*Instructions to follow:*
Please return the lines below verbatim, beginning at the one that has "TR3: NPN (B" and stopping after the one that has "U8 pin Q8: none -> CNT4", and add no other lines.

*Data for processing:*
=====

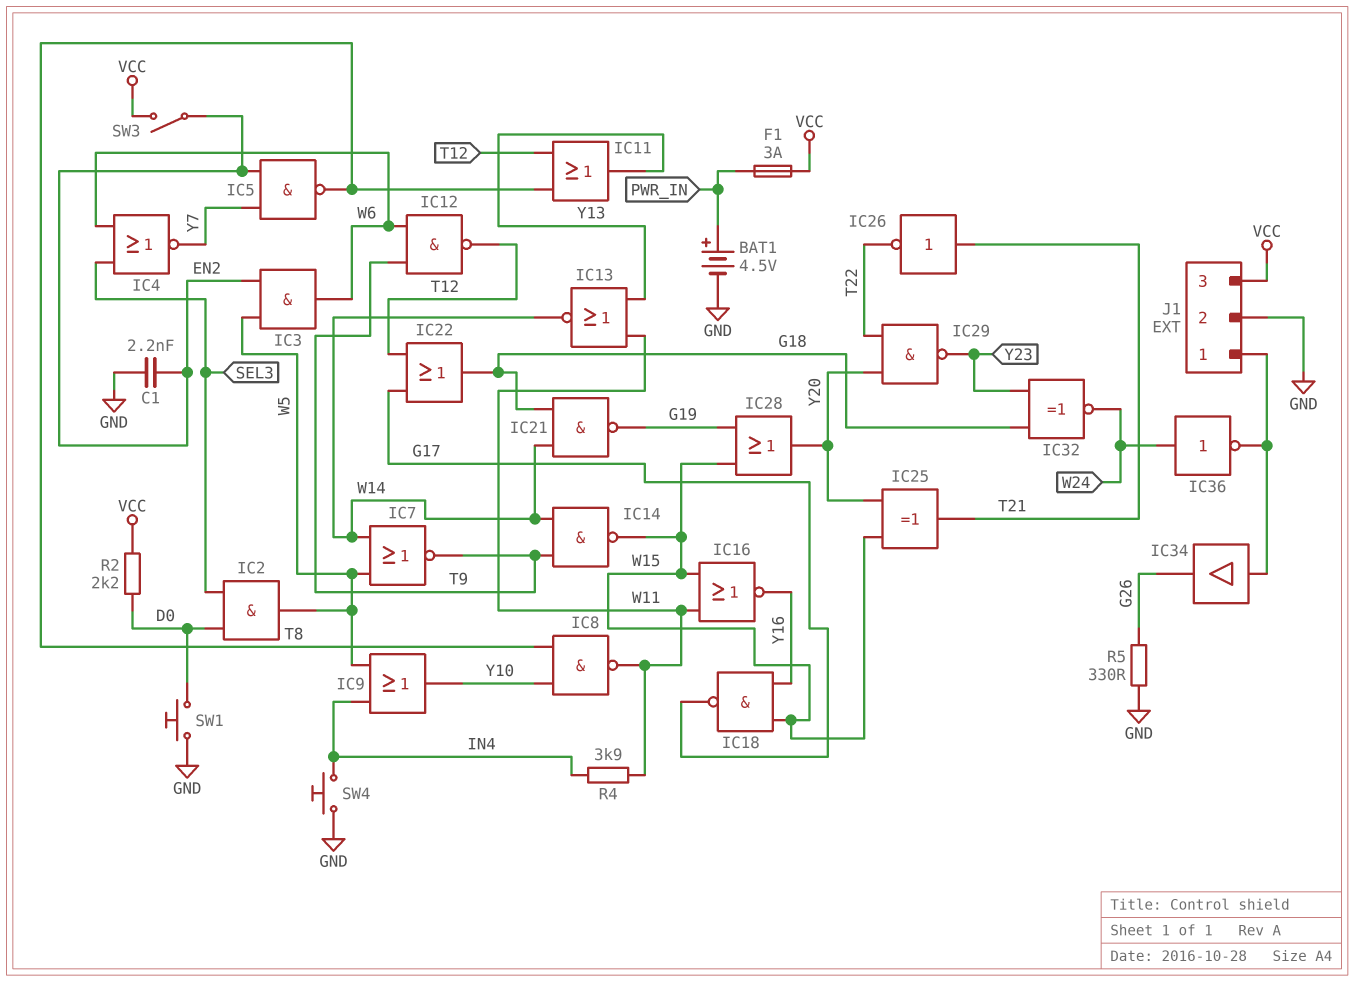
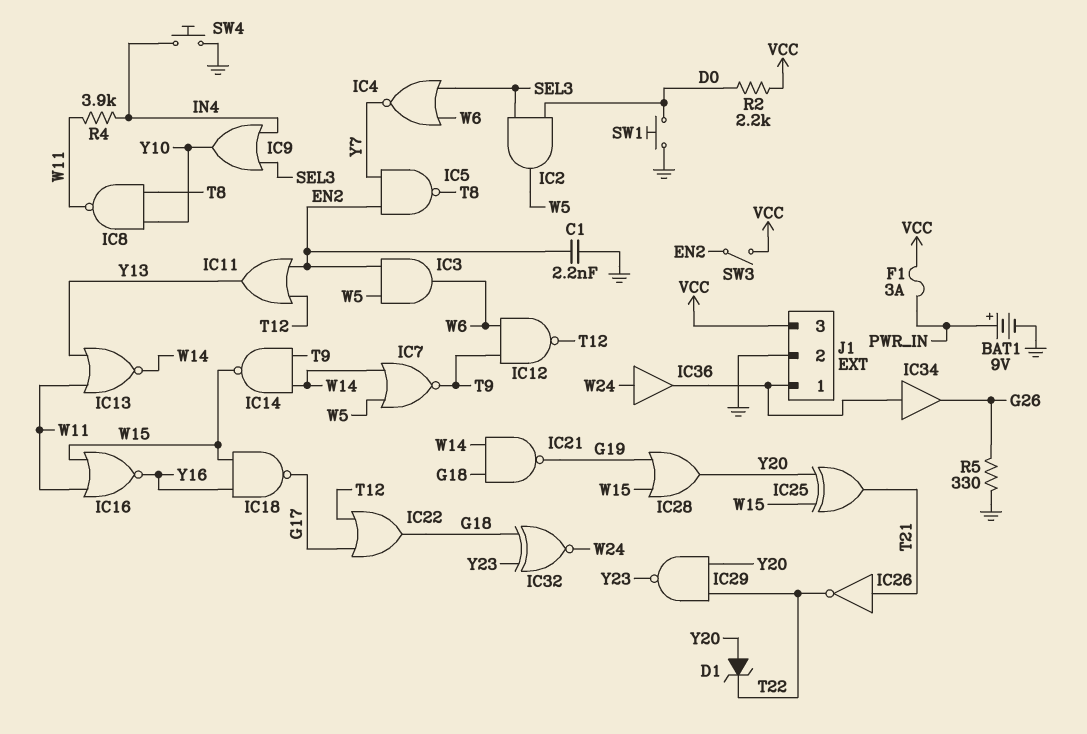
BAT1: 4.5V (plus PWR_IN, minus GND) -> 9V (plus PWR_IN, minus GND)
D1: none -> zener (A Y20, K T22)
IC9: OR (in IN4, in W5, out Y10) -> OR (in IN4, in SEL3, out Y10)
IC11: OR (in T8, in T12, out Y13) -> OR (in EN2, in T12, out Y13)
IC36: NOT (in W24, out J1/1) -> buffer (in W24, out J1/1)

=====

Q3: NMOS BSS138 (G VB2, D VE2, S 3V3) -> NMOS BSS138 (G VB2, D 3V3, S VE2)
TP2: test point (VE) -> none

=====

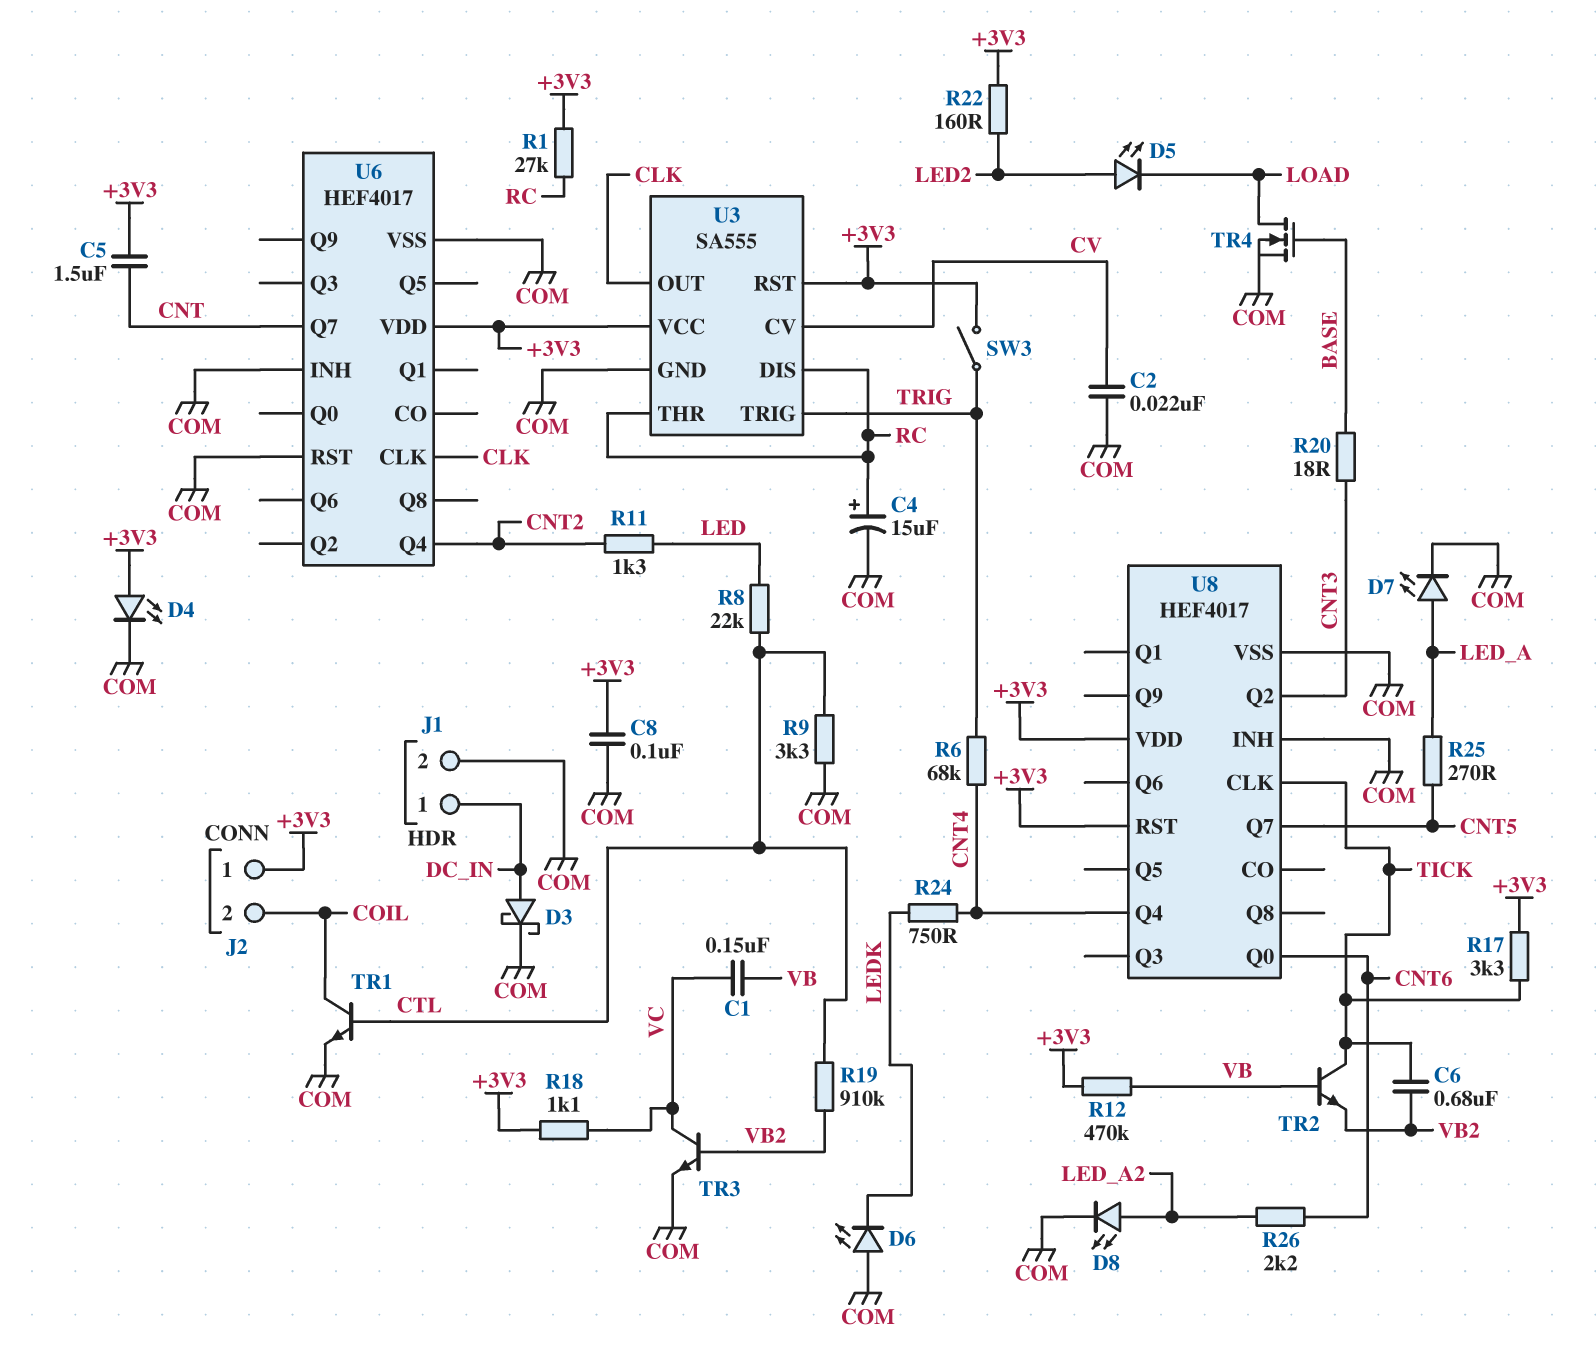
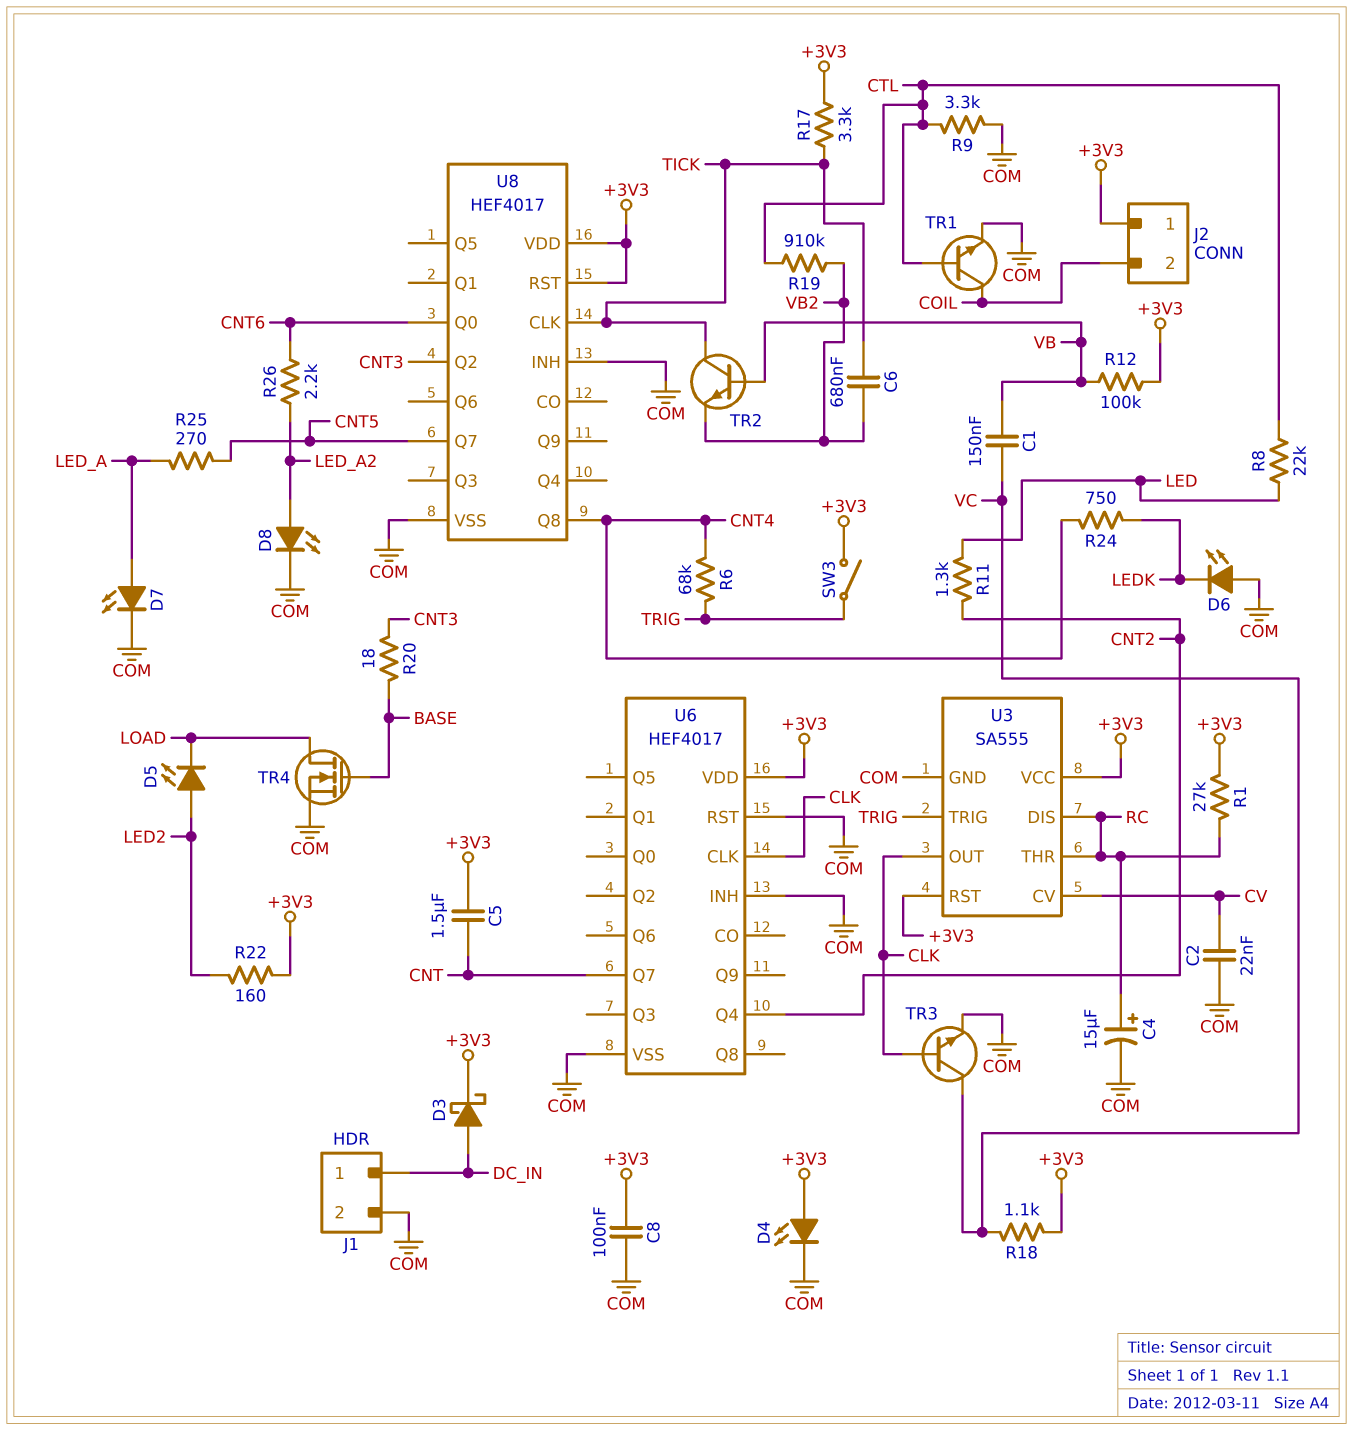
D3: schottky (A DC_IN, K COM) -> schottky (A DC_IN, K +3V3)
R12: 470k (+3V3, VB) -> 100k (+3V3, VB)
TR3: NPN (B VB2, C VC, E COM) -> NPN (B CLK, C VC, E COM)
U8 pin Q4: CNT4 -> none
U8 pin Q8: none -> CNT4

=====

*Expected output:*
TR3: NPN (B VB2, C VC, E COM) -> NPN (B CLK, C VC, E COM)
U8 pin Q4: CNT4 -> none
U8 pin Q8: none -> CNT4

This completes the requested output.